[Stored data]
■ ■ ■ ■ ■
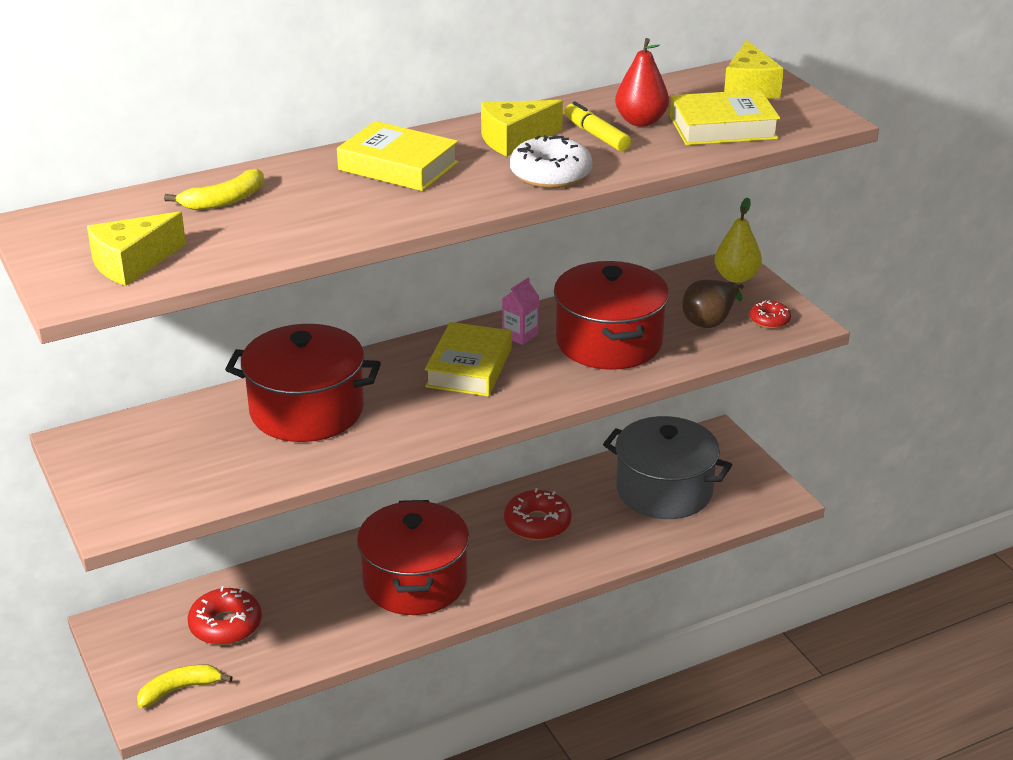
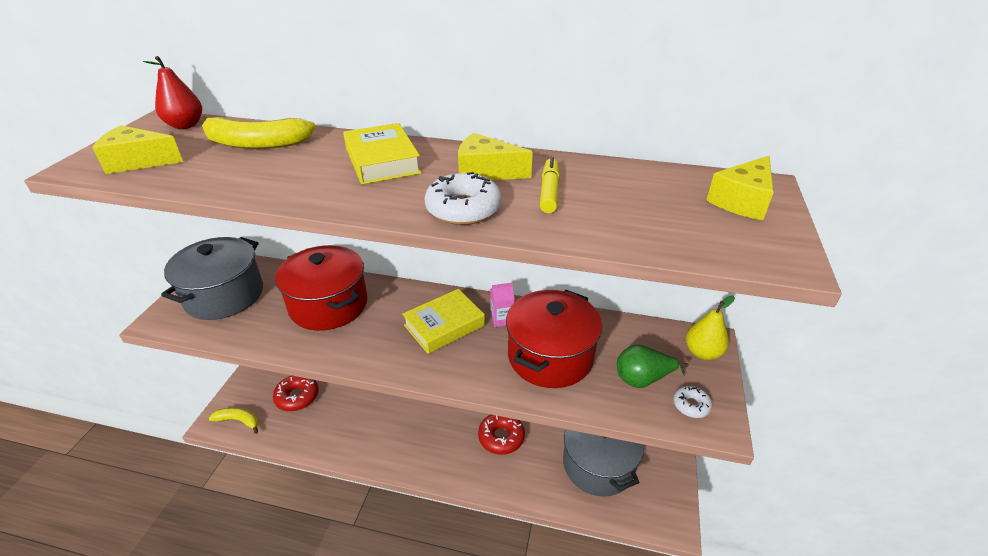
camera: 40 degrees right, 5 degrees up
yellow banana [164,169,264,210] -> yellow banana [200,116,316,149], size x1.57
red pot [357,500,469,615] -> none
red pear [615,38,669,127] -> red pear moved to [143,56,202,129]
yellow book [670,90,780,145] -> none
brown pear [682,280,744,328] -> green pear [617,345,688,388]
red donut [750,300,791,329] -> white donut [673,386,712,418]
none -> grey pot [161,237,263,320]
■ ■ ■ ■ ■
→ **TASK DETAILS**: Reproduce each line of the entries above from the one containing "red pot [357,500,469,615] -> none" through the last, exactly, and no other line.

→ **ANSWER TO THIS PROBLEM**:
red pot [357,500,469,615] -> none
red pear [615,38,669,127] -> red pear moved to [143,56,202,129]
yellow book [670,90,780,145] -> none
brown pear [682,280,744,328] -> green pear [617,345,688,388]
red donut [750,300,791,329] -> white donut [673,386,712,418]
none -> grey pot [161,237,263,320]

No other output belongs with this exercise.